Problem description -
Beginning with the line that holds "cyan square: moved 16" in the data below, give again every line through the one that holds "gray triangle: moved 41", exactly as written.

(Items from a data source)

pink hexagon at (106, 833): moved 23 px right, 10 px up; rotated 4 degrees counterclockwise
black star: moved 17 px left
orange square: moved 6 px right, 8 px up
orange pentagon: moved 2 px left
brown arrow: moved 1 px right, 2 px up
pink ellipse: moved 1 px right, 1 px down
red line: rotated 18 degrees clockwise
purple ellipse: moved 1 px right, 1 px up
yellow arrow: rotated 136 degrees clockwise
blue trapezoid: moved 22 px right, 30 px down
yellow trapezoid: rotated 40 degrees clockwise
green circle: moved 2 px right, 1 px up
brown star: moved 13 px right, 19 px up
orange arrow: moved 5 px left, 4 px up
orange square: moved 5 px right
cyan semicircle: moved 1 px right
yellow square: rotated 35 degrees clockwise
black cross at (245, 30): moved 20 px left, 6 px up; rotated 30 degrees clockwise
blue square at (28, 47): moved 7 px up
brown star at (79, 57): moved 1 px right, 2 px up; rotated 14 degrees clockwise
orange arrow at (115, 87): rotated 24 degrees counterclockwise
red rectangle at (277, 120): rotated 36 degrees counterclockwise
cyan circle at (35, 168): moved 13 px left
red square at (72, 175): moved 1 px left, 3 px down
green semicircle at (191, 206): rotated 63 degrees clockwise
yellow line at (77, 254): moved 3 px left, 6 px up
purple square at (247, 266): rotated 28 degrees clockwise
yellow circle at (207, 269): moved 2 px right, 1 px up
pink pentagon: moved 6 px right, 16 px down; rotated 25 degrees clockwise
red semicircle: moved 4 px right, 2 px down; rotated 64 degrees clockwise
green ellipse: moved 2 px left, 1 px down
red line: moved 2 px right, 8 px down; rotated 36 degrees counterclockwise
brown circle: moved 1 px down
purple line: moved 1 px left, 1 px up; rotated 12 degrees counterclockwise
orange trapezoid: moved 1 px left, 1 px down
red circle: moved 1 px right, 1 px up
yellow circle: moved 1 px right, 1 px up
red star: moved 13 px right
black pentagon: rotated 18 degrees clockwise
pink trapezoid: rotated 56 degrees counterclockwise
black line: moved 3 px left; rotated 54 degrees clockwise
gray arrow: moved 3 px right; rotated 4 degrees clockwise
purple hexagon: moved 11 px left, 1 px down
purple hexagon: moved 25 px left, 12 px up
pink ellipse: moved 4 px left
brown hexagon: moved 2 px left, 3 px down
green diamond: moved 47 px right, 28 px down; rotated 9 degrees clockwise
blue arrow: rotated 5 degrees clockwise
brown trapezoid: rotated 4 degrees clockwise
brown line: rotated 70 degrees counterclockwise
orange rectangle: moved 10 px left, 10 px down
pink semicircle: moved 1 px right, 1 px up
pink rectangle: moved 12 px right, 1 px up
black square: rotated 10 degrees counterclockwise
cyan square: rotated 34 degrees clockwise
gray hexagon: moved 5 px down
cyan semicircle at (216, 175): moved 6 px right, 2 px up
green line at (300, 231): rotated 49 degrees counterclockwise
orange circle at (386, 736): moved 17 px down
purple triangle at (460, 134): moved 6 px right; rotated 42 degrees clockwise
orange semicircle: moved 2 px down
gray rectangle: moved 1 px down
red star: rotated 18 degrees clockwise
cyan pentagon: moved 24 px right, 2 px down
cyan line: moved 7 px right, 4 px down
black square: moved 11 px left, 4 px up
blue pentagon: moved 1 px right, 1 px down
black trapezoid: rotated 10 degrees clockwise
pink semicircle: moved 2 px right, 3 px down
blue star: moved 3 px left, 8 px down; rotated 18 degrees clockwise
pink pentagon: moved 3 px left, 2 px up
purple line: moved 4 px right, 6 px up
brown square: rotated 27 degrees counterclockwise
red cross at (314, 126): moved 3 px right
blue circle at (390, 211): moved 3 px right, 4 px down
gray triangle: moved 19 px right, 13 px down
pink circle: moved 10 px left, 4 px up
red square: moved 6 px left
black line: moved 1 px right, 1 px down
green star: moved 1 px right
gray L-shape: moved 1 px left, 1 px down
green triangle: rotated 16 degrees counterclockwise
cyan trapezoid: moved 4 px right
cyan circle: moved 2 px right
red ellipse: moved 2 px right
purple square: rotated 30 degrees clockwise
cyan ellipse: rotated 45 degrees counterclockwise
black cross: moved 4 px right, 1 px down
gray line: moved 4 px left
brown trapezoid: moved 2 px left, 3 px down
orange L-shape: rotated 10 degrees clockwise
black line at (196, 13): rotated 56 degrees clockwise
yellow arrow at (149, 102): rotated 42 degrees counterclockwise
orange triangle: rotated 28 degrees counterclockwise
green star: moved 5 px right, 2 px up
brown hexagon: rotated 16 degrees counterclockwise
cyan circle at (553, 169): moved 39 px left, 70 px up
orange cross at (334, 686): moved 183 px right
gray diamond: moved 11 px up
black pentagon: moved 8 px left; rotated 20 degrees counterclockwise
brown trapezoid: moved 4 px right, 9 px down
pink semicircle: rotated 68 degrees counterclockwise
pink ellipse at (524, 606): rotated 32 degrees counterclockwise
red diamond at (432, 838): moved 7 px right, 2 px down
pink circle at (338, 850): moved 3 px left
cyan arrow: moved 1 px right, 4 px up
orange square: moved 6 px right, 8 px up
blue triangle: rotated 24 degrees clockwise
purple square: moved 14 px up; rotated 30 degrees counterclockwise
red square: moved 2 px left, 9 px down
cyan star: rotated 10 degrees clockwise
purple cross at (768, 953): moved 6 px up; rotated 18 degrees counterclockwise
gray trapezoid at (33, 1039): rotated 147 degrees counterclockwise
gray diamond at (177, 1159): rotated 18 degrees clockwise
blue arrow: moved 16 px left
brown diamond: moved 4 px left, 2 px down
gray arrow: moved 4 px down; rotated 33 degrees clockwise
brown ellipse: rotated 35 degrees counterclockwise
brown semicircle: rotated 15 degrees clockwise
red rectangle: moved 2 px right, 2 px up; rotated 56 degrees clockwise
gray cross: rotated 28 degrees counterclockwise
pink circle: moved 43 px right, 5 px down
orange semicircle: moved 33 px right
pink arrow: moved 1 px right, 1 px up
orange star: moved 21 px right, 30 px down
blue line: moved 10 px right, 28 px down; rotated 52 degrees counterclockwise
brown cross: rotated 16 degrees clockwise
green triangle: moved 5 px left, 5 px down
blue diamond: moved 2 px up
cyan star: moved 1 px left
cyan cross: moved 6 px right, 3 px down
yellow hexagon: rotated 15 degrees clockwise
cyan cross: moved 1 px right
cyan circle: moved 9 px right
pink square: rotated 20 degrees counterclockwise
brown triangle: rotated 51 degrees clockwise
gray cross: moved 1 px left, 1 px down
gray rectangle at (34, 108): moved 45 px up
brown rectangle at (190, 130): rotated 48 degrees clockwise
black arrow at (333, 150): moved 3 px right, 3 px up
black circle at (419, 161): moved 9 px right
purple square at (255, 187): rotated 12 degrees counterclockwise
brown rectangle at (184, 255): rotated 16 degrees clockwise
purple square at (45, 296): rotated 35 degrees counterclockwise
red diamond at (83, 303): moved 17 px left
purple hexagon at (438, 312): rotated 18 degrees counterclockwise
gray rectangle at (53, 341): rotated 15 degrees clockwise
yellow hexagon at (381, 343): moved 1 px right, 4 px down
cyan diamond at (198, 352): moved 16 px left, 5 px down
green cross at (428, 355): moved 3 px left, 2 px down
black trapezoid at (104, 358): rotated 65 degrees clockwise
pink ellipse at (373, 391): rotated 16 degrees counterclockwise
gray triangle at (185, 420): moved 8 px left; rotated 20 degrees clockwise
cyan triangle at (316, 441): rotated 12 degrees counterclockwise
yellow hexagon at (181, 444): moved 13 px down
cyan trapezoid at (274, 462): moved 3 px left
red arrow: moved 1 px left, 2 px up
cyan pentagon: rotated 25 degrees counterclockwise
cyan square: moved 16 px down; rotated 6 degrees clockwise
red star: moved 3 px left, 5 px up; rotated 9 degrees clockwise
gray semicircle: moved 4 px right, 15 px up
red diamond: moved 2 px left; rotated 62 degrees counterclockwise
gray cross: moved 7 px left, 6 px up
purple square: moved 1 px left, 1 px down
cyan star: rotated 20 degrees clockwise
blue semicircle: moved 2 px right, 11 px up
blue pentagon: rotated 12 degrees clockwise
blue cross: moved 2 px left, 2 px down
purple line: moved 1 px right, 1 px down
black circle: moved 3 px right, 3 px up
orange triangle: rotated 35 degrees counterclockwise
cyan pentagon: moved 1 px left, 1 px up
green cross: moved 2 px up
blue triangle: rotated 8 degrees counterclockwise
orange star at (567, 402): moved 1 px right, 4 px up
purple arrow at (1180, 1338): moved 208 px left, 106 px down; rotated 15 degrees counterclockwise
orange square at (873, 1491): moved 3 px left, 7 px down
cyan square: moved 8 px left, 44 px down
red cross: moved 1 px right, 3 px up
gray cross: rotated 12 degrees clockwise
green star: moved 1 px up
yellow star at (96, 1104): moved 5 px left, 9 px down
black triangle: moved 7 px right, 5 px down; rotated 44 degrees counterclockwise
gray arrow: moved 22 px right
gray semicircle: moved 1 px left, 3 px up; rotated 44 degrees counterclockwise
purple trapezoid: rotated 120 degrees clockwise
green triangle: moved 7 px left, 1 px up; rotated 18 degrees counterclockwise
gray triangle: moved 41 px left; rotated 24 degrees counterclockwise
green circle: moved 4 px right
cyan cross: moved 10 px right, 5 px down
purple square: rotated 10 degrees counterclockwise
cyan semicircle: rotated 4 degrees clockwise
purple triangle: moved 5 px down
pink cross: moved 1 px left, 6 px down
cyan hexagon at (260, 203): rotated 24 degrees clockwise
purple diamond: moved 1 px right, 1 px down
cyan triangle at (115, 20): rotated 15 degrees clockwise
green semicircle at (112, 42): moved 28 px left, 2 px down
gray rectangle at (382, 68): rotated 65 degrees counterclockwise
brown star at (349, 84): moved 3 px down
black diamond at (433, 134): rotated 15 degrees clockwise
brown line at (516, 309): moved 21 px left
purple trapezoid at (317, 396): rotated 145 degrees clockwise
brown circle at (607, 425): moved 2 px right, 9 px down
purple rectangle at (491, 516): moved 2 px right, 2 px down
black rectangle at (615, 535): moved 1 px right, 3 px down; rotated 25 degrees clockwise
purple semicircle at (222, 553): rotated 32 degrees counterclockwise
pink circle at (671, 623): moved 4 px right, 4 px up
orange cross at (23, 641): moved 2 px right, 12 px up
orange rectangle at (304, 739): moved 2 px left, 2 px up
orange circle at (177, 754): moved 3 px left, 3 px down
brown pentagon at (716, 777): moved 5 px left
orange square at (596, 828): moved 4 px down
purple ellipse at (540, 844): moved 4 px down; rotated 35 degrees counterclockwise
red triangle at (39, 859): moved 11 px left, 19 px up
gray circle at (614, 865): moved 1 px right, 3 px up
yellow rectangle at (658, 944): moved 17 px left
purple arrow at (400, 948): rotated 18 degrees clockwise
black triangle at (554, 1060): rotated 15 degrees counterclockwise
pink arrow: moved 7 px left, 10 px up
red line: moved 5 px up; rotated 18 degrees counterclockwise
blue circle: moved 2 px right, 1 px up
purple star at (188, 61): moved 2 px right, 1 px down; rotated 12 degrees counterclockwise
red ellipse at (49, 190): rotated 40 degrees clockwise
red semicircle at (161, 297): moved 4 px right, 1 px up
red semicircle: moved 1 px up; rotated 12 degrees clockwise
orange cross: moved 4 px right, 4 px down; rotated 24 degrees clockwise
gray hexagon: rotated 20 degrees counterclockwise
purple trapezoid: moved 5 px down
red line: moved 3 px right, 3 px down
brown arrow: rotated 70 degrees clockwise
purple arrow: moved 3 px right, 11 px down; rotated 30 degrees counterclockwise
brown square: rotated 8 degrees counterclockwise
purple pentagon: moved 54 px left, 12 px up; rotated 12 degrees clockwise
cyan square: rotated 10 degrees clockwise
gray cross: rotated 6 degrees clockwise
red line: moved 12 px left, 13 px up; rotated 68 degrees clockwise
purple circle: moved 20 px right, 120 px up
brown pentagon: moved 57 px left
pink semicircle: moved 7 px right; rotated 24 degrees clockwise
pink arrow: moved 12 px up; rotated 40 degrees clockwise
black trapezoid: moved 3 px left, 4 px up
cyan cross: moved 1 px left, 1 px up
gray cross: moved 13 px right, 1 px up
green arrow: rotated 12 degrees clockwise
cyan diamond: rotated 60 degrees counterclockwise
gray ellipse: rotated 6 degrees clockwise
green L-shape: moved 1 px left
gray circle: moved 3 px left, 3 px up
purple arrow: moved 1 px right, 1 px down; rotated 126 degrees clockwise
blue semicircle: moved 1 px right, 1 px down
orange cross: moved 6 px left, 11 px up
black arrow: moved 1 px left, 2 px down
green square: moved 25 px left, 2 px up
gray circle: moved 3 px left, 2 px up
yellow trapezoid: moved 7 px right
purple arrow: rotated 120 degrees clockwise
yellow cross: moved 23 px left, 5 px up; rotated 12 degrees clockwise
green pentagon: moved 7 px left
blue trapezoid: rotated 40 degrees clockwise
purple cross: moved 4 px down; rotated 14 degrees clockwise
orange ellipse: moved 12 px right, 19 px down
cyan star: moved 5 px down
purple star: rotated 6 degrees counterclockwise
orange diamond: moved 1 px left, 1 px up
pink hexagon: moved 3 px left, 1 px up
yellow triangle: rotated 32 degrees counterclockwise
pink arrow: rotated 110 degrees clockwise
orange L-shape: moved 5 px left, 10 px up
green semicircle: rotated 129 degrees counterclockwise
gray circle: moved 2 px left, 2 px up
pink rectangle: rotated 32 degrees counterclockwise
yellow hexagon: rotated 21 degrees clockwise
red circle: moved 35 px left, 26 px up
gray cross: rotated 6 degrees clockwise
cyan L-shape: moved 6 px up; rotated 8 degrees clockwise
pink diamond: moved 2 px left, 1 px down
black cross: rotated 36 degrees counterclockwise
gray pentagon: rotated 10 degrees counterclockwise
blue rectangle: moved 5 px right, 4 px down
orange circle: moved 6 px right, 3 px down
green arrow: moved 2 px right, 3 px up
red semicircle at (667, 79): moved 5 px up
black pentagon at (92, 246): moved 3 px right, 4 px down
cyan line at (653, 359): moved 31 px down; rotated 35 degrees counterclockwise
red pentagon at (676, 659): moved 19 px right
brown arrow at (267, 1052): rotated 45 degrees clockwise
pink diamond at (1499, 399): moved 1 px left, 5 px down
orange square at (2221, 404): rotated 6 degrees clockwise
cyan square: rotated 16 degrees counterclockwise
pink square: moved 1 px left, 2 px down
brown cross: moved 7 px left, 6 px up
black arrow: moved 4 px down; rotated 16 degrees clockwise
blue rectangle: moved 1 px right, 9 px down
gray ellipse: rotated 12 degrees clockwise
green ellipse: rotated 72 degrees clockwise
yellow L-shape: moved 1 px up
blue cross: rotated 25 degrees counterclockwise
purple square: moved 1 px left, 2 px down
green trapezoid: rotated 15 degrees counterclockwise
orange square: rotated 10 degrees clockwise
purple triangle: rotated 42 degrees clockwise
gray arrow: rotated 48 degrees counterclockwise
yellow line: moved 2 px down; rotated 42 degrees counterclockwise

Finished task -
cyan square: moved 16 px down; rotated 6 degrees clockwise
red star: moved 3 px left, 5 px up; rotated 9 degrees clockwise
gray semicircle: moved 4 px right, 15 px up
red diamond: moved 2 px left; rotated 62 degrees counterclockwise
gray cross: moved 7 px left, 6 px up
purple square: moved 1 px left, 1 px down
cyan star: rotated 20 degrees clockwise
blue semicircle: moved 2 px right, 11 px up
blue pentagon: rotated 12 degrees clockwise
blue cross: moved 2 px left, 2 px down
purple line: moved 1 px right, 1 px down
black circle: moved 3 px right, 3 px up
orange triangle: rotated 35 degrees counterclockwise
cyan pentagon: moved 1 px left, 1 px up
green cross: moved 2 px up
blue triangle: rotated 8 degrees counterclockwise
orange star at (567, 402): moved 1 px right, 4 px up
purple arrow at (1180, 1338): moved 208 px left, 106 px down; rotated 15 degrees counterclockwise
orange square at (873, 1491): moved 3 px left, 7 px down
cyan square: moved 8 px left, 44 px down
red cross: moved 1 px right, 3 px up
gray cross: rotated 12 degrees clockwise
green star: moved 1 px up
yellow star at (96, 1104): moved 5 px left, 9 px down
black triangle: moved 7 px right, 5 px down; rotated 44 degrees counterclockwise
gray arrow: moved 22 px right
gray semicircle: moved 1 px left, 3 px up; rotated 44 degrees counterclockwise
purple trapezoid: rotated 120 degrees clockwise
green triangle: moved 7 px left, 1 px up; rotated 18 degrees counterclockwise
gray triangle: moved 41 px left; rotated 24 degrees counterclockwise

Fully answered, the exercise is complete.